- **THE TASK**
The stretch wanted below opens at the line containing "pink cross: (104, 43) -> (49, 88), moved" and closes at the line containing "gray L-shape: (174, 93)". Please return it exactly, with no other lines.

- **PROVIDED RECORDS**
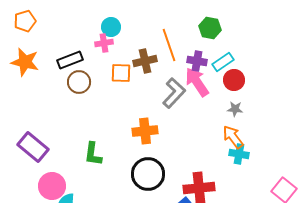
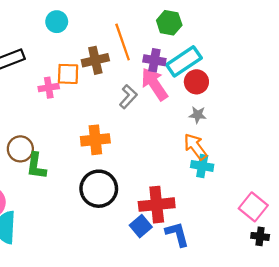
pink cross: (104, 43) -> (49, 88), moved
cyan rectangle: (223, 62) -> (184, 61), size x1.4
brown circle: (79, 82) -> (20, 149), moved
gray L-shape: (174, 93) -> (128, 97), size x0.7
==
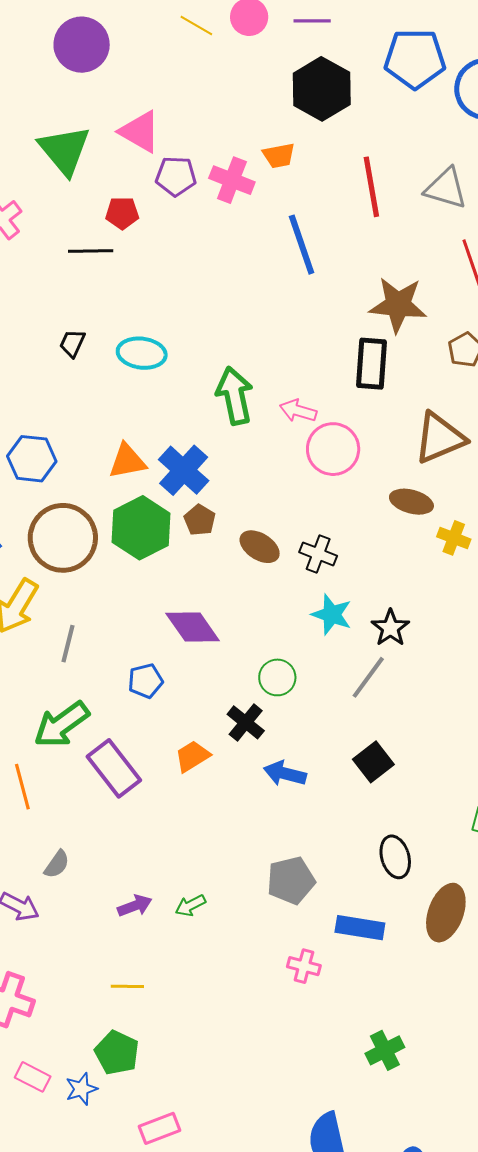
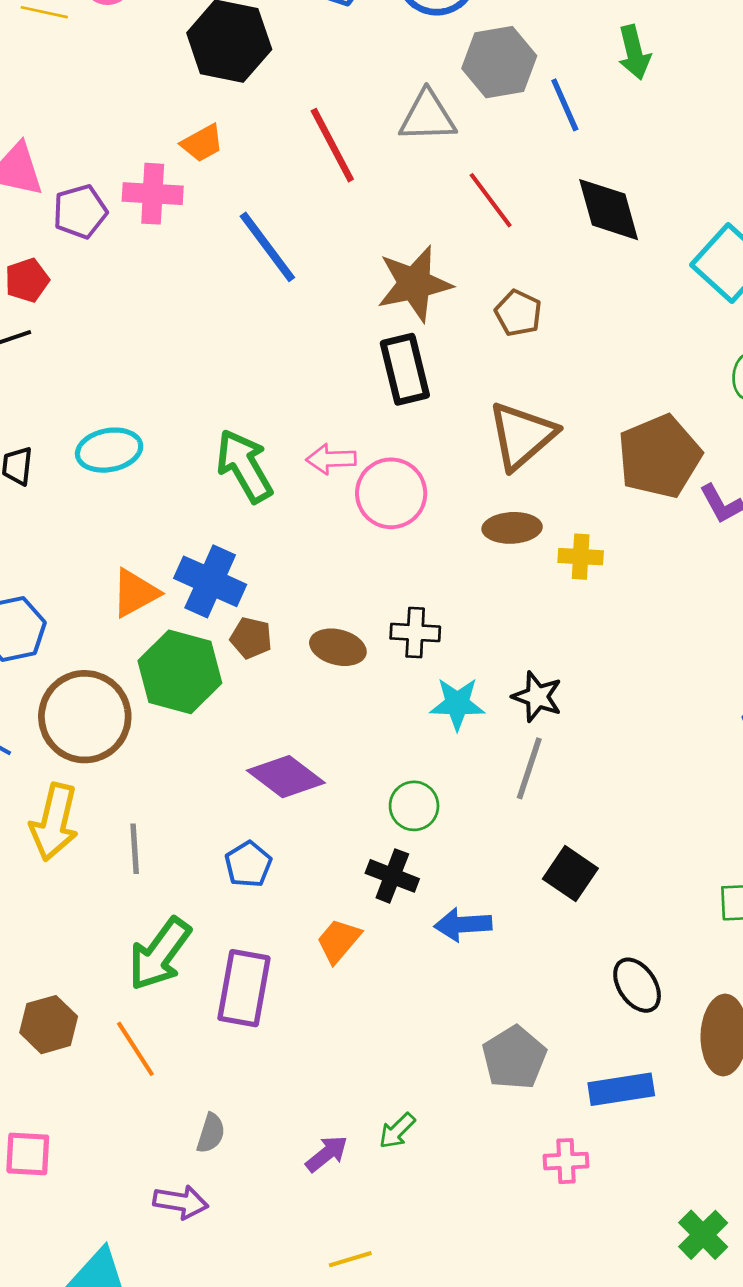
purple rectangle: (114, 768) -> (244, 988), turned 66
* * *
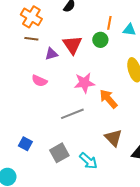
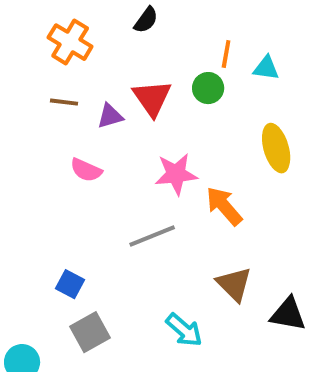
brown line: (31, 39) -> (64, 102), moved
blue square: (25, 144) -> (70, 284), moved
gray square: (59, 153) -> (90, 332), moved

- **PROBLEM SOLUTION**
pink cross: (104, 43) -> (49, 88), moved
cyan rectangle: (223, 62) -> (184, 61), size x1.4
brown circle: (79, 82) -> (20, 149), moved
gray L-shape: (174, 93) -> (128, 97), size x0.7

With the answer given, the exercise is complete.